All of the data that follows should be output again without any alteration.

::::

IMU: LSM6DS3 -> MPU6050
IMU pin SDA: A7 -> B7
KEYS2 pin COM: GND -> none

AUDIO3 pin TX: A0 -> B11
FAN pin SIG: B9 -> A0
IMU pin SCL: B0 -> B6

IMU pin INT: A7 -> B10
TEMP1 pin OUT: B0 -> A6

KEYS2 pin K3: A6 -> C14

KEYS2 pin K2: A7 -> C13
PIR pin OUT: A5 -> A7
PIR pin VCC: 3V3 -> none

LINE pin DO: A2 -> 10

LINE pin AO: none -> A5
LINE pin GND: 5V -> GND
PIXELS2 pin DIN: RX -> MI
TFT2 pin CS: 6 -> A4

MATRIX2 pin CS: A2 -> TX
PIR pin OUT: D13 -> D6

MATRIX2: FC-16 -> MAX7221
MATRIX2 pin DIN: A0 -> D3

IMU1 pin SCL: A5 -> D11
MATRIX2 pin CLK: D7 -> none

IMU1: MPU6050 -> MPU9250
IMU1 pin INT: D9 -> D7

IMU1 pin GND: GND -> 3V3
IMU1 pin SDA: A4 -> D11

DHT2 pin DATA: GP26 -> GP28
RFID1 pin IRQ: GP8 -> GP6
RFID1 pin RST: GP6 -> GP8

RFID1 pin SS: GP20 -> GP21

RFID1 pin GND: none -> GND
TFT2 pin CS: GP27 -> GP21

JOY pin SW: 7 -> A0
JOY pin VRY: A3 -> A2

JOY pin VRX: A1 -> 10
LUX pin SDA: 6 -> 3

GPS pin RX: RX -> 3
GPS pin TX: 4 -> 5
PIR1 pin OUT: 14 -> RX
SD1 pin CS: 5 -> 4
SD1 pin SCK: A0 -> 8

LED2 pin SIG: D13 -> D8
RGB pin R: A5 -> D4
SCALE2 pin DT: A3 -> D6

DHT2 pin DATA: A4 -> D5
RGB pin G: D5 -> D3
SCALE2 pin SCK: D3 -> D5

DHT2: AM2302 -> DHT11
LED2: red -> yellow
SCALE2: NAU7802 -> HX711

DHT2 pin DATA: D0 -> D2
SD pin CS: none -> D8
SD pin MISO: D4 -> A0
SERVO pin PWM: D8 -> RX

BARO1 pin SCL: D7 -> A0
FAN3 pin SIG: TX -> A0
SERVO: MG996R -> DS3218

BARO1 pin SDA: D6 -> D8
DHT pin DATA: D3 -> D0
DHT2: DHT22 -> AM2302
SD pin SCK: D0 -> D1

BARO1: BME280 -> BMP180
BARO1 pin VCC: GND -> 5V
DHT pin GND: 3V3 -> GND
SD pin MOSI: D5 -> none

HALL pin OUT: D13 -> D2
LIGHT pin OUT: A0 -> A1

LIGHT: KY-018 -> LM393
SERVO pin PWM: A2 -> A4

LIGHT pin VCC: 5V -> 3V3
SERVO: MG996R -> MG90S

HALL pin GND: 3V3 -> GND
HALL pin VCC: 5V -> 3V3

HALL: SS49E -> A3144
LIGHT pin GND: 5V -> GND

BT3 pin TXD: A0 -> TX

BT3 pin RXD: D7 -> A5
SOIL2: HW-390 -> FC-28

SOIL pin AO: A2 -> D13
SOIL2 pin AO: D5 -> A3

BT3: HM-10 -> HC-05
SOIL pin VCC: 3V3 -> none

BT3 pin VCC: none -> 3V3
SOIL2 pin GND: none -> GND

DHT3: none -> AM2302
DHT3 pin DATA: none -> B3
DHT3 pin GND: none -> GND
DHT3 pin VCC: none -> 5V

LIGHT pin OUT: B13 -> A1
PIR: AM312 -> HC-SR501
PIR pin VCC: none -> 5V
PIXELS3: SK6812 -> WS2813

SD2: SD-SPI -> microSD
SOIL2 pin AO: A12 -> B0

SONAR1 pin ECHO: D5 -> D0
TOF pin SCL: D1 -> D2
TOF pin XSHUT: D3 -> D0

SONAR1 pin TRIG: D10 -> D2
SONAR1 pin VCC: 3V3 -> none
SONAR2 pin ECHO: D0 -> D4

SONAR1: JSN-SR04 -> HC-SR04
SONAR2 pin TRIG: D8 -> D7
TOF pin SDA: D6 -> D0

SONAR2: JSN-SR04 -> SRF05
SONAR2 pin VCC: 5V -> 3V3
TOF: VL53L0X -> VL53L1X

::::

Your solution
IMU: LSM6DS3 -> MPU6050
IMU pin SDA: A7 -> B7
KEYS2 pin COM: GND -> none

AUDIO3 pin TX: A0 -> B11
FAN pin SIG: B9 -> A0
IMU pin SCL: B0 -> B6

IMU pin INT: A7 -> B10
TEMP1 pin OUT: B0 -> A6

KEYS2 pin K3: A6 -> C14

KEYS2 pin K2: A7 -> C13
PIR pin OUT: A5 -> A7
PIR pin VCC: 3V3 -> none

LINE pin DO: A2 -> 10

LINE pin AO: none -> A5
LINE pin GND: 5V -> GND
PIXELS2 pin DIN: RX -> MI
TFT2 pin CS: 6 -> A4

MATRIX2 pin CS: A2 -> TX
PIR pin OUT: D13 -> D6

MATRIX2: FC-16 -> MAX7221
MATRIX2 pin DIN: A0 -> D3

IMU1 pin SCL: A5 -> D11
MATRIX2 pin CLK: D7 -> none

IMU1: MPU6050 -> MPU9250
IMU1 pin INT: D9 -> D7

IMU1 pin GND: GND -> 3V3
IMU1 pin SDA: A4 -> D11

DHT2 pin DATA: GP26 -> GP28
RFID1 pin IRQ: GP8 -> GP6
RFID1 pin RST: GP6 -> GP8

RFID1 pin SS: GP20 -> GP21

RFID1 pin GND: none -> GND
TFT2 pin CS: GP27 -> GP21

JOY pin SW: 7 -> A0
JOY pin VRY: A3 -> A2

JOY pin VRX: A1 -> 10
LUX pin SDA: 6 -> 3

GPS pin RX: RX -> 3
GPS pin TX: 4 -> 5
PIR1 pin OUT: 14 -> RX
SD1 pin CS: 5 -> 4
SD1 pin SCK: A0 -> 8

LED2 pin SIG: D13 -> D8
RGB pin R: A5 -> D4
SCALE2 pin DT: A3 -> D6

DHT2 pin DATA: A4 -> D5
RGB pin G: D5 -> D3
SCALE2 pin SCK: D3 -> D5

DHT2: AM2302 -> DHT11
LED2: red -> yellow
SCALE2: NAU7802 -> HX711

DHT2 pin DATA: D0 -> D2
SD pin CS: none -> D8
SD pin MISO: D4 -> A0
SERVO pin PWM: D8 -> RX

BARO1 pin SCL: D7 -> A0
FAN3 pin SIG: TX -> A0
SERVO: MG996R -> DS3218

BARO1 pin SDA: D6 -> D8
DHT pin DATA: D3 -> D0
DHT2: DHT22 -> AM2302
SD pin SCK: D0 -> D1

BARO1: BME280 -> BMP180
BARO1 pin VCC: GND -> 5V
DHT pin GND: 3V3 -> GND
SD pin MOSI: D5 -> none

HALL pin OUT: D13 -> D2
LIGHT pin OUT: A0 -> A1

LIGHT: KY-018 -> LM393
SERVO pin PWM: A2 -> A4

LIGHT pin VCC: 5V -> 3V3
SERVO: MG996R -> MG90S

HALL pin GND: 3V3 -> GND
HALL pin VCC: 5V -> 3V3

HALL: SS49E -> A3144
LIGHT pin GND: 5V -> GND

BT3 pin TXD: A0 -> TX

BT3 pin RXD: D7 -> A5
SOIL2: HW-390 -> FC-28

SOIL pin AO: A2 -> D13
SOIL2 pin AO: D5 -> A3

BT3: HM-10 -> HC-05
SOIL pin VCC: 3V3 -> none

BT3 pin VCC: none -> 3V3
SOIL2 pin GND: none -> GND

DHT3: none -> AM2302
DHT3 pin DATA: none -> B3
DHT3 pin GND: none -> GND
DHT3 pin VCC: none -> 5V

LIGHT pin OUT: B13 -> A1
PIR: AM312 -> HC-SR501
PIR pin VCC: none -> 5V
PIXELS3: SK6812 -> WS2813

SD2: SD-SPI -> microSD
SOIL2 pin AO: A12 -> B0

SONAR1 pin ECHO: D5 -> D0
TOF pin SCL: D1 -> D2
TOF pin XSHUT: D3 -> D0

SONAR1 pin TRIG: D10 -> D2
SONAR1 pin VCC: 3V3 -> none
SONAR2 pin ECHO: D0 -> D4

SONAR1: JSN-SR04 -> HC-SR04
SONAR2 pin TRIG: D8 -> D7
TOF pin SDA: D6 -> D0

SONAR2: JSN-SR04 -> SRF05
SONAR2 pin VCC: 5V -> 3V3
TOF: VL53L0X -> VL53L1X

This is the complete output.